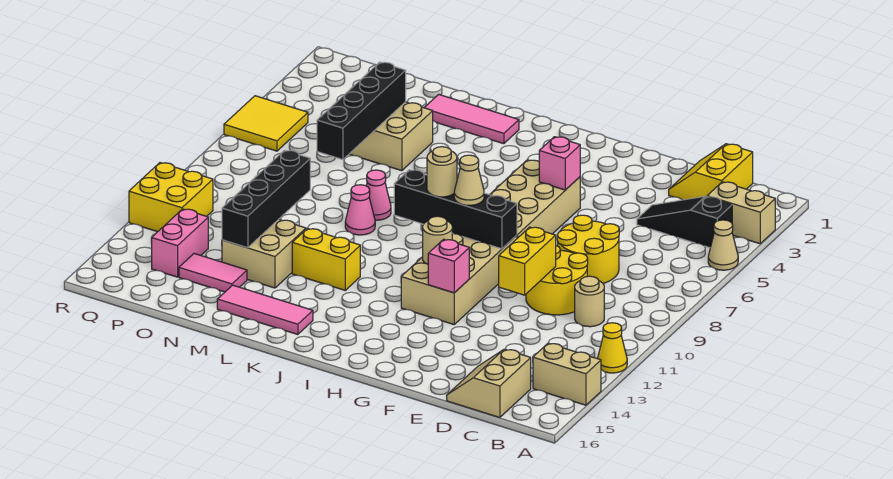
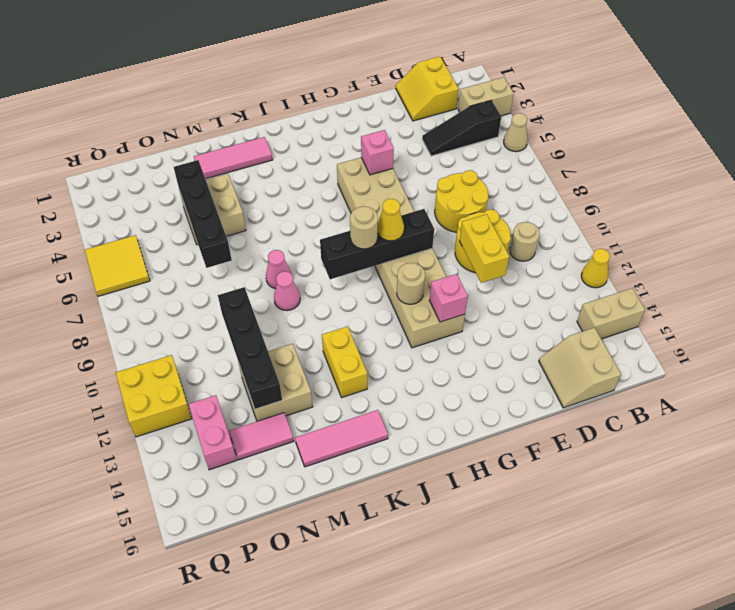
tan 1x1 cone [454,155,484,205] -> yellow 1x1 cone [378,199,404,241]
yellow 1x2 brick [292,228,360,290] -> yellow 1x2 brick turned to [322,326,367,397]

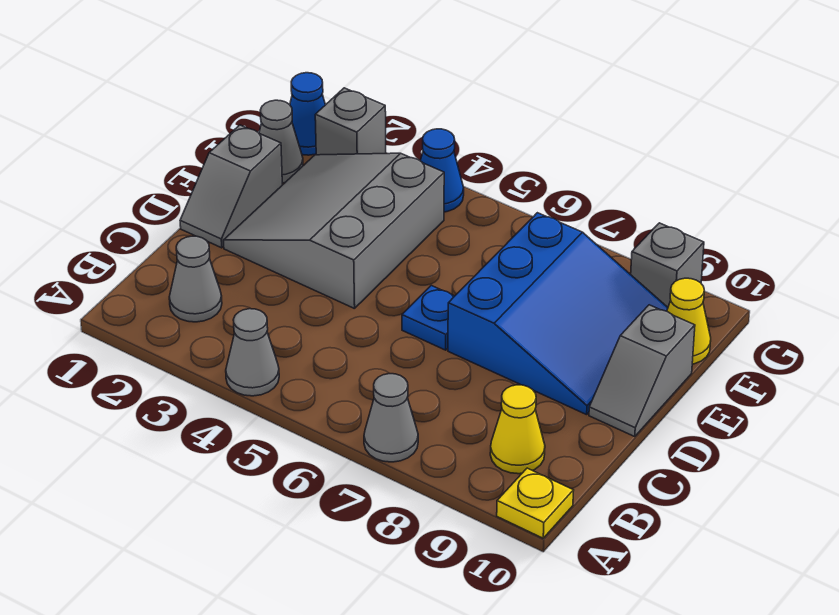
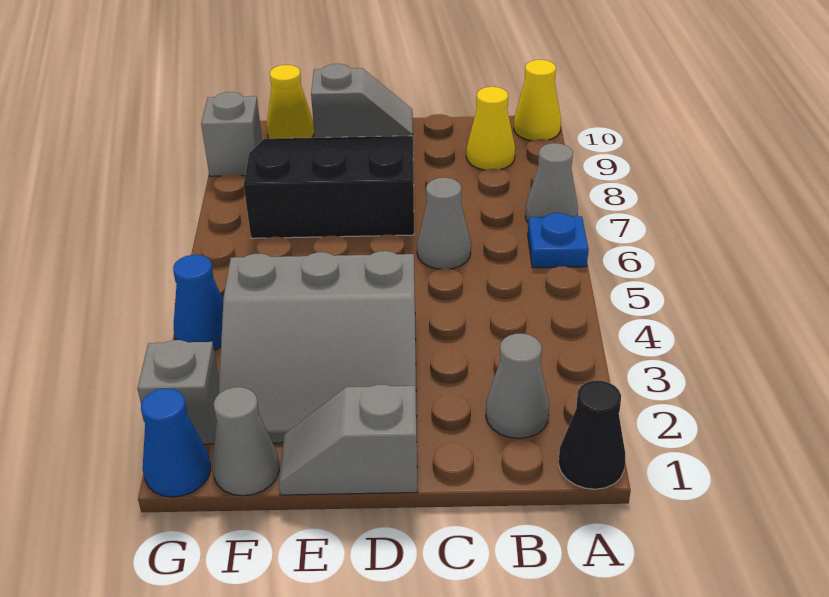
none -> black 1x1 cone [558,381,625,489]
grey 1x1 cone [226,309,279,396] -> grey 1x1 cone moved to [417,178,471,269]
yellow 1x1 plate [497,468,574,538] -> yellow 1x1 cone [514,60,561,141]
grey 1x2 slope [180,125,282,248] -> grey 1x2 slope turned to [279,385,417,495]
blue 1x1 plate [402,286,454,350] -> blue 1x1 plate moved to [528,213,589,268]
blue 3x3 slope [448,213,668,415] -> black 3x3 slope [244,136,414,238]

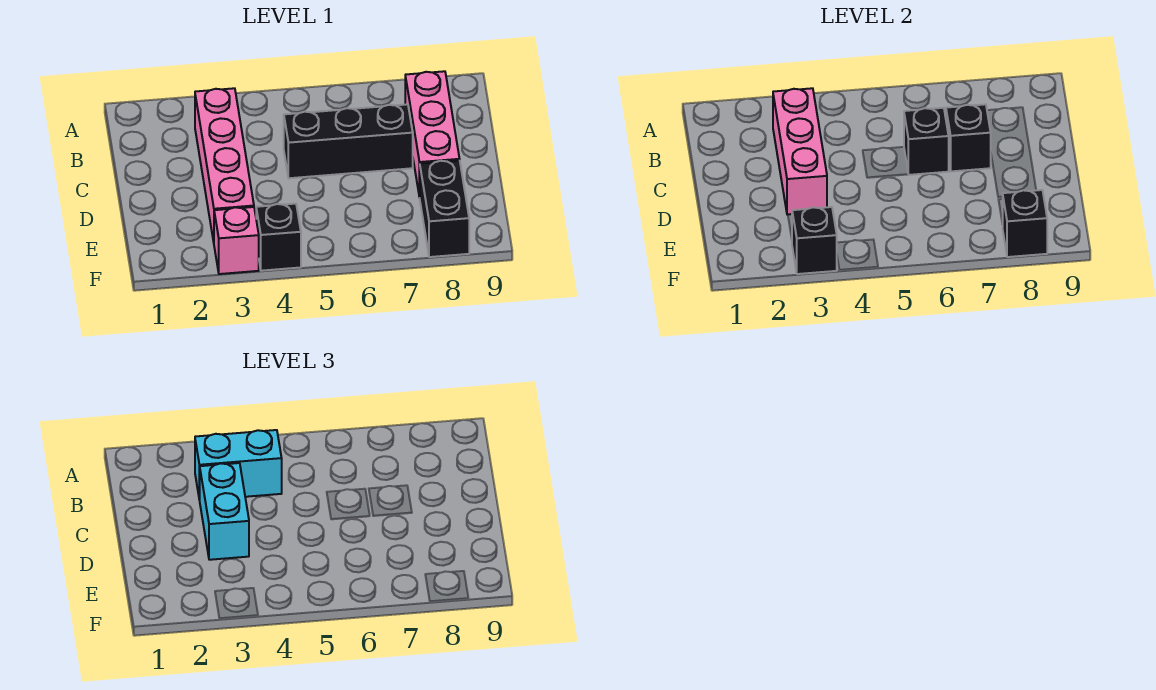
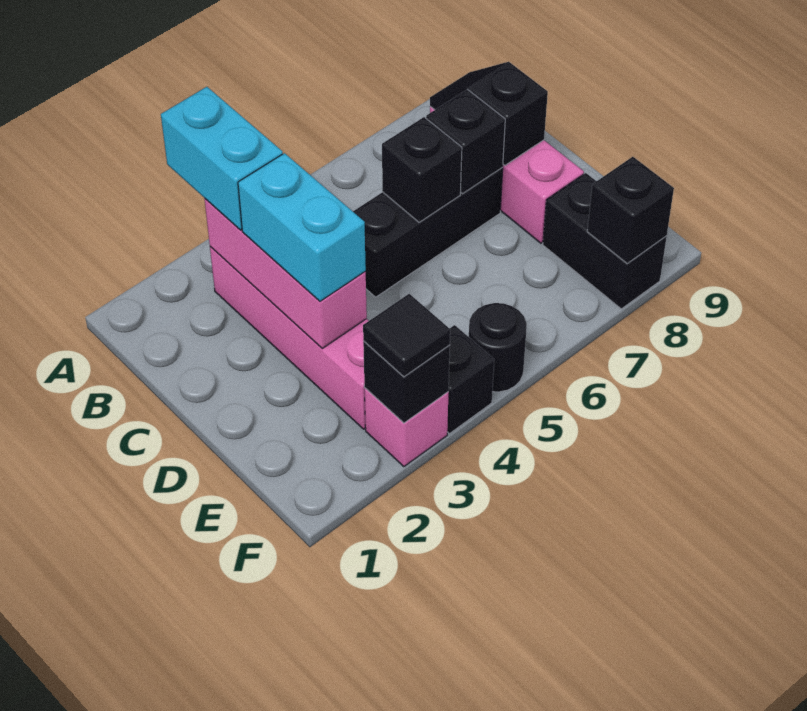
cyan 1x2 brick [195,430,282,500] -> cyan 1x2 brick turned to [161,87,283,230]
none -> black 1x2 slope [430,62,548,165]
none -> black 1x1 tile [363,294,450,377]
none -> black 1x1 round brick [469,303,527,392]

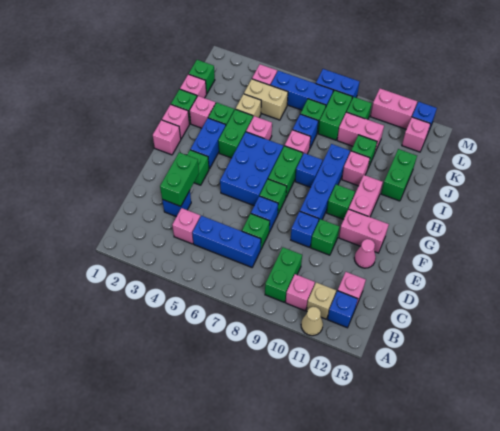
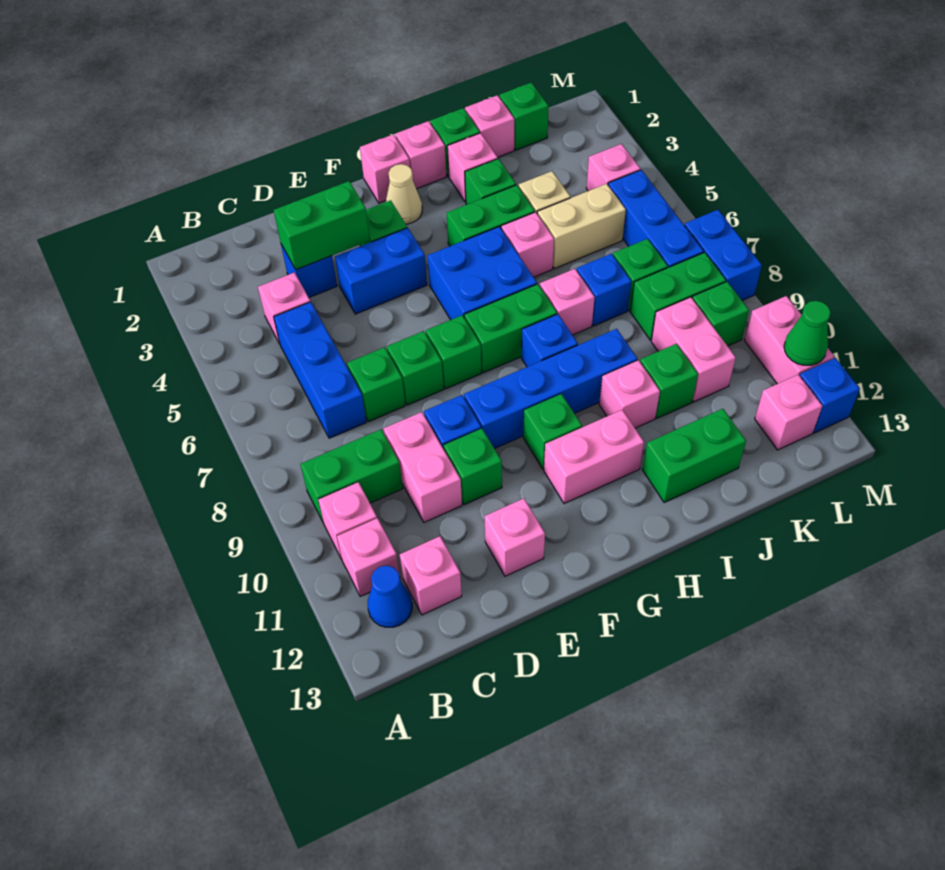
tan 1x1 cone [301,307,323,336] -> tan 1x1 cone moved to [386,164,422,224]
tan 1x1 brick [306,282,336,319] -> pink 1x1 brick [337,518,400,596]
blue 1x1 brick [327,291,358,328] -> blue 1x1 cone [368,565,412,627]
blue 1x1 brick [251,196,278,232] -> green 1x1 brick [387,331,444,405]
pink 1x1 cone [354,239,376,268] -> pink 1x1 brick [485,498,545,576]
blue 2x3 brick [220,132,283,206] -> blue 2x2 brick [427,227,537,320]
pink 1x2 brick [339,209,389,253] -> pink 1x2 brick moved to [383,412,462,523]
blue 1x2 brick [190,118,226,169] -> blue 1x2 brick moved to [335,228,427,314]
tan 1x2 brick [244,79,288,120] -> tan 1x2 brick turned to [537,184,626,269]
none -> green 1x1 cone [784,301,831,365]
----
Problem to solve:
Pictures are to be omitted; otherwise, every line from the first line of the listing through the line containing "yellow 1x1 plate" must be reproduced exactly, both ends included.

Response to the exercise:
tan 1x1 cone [454,155,484,205] -> yellow 1x1 cone [378,199,404,241]
yellow 1x2 brick [292,228,360,290] -> yellow 1x2 brick turned to [322,326,367,397]

none -> black 1x1 cone [558,381,625,489]
grey 1x1 cone [226,309,279,396] -> grey 1x1 cone moved to [417,178,471,269]
yellow 1x1 plate [497,468,574,538] -> yellow 1x1 cone [514,60,561,141]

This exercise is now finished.